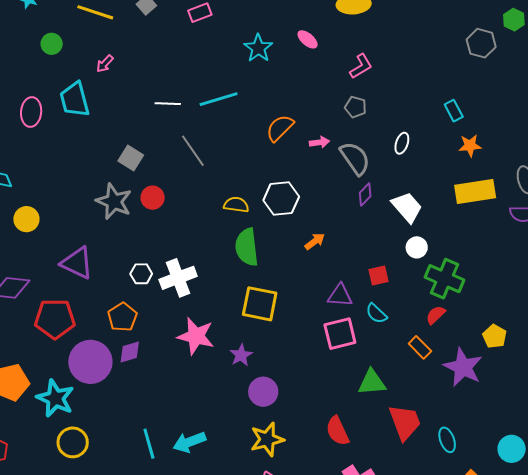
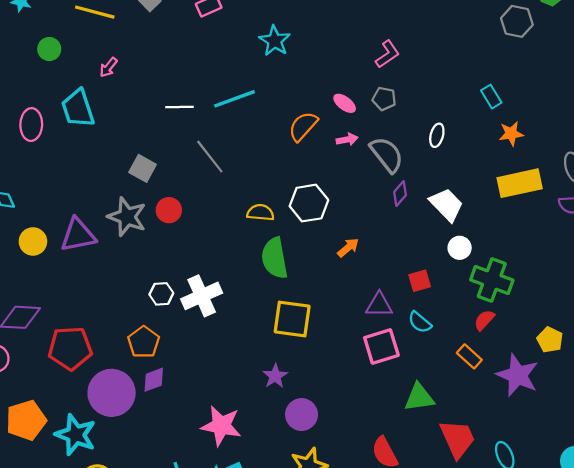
pink ellipse: (308, 39) -> (345, 103), moved
purple triangle: (77, 263) -> (78, 235), moved, turned -33
pink star: (196, 336) -> (221, 426), moved

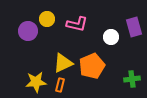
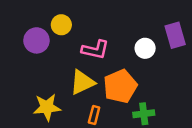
pink L-shape: (77, 24) -> (95, 50), moved
green cross: (132, 79) -> (144, 114), moved
orange rectangle: (60, 85) -> (94, 115), moved

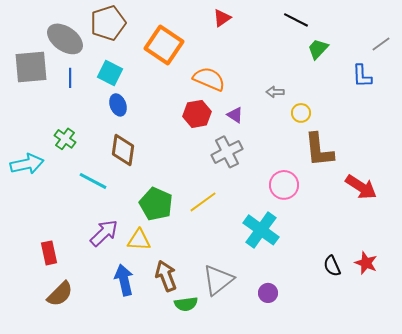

****************

Transcribe every entry above exactly. Omit all pictures.

pink ellipse: (308, 39) -> (345, 103), moved
purple triangle: (77, 263) -> (78, 235), moved, turned -33
pink star: (196, 336) -> (221, 426), moved

pink L-shape: (77, 24) -> (95, 50), moved
green cross: (132, 79) -> (144, 114), moved
orange rectangle: (60, 85) -> (94, 115), moved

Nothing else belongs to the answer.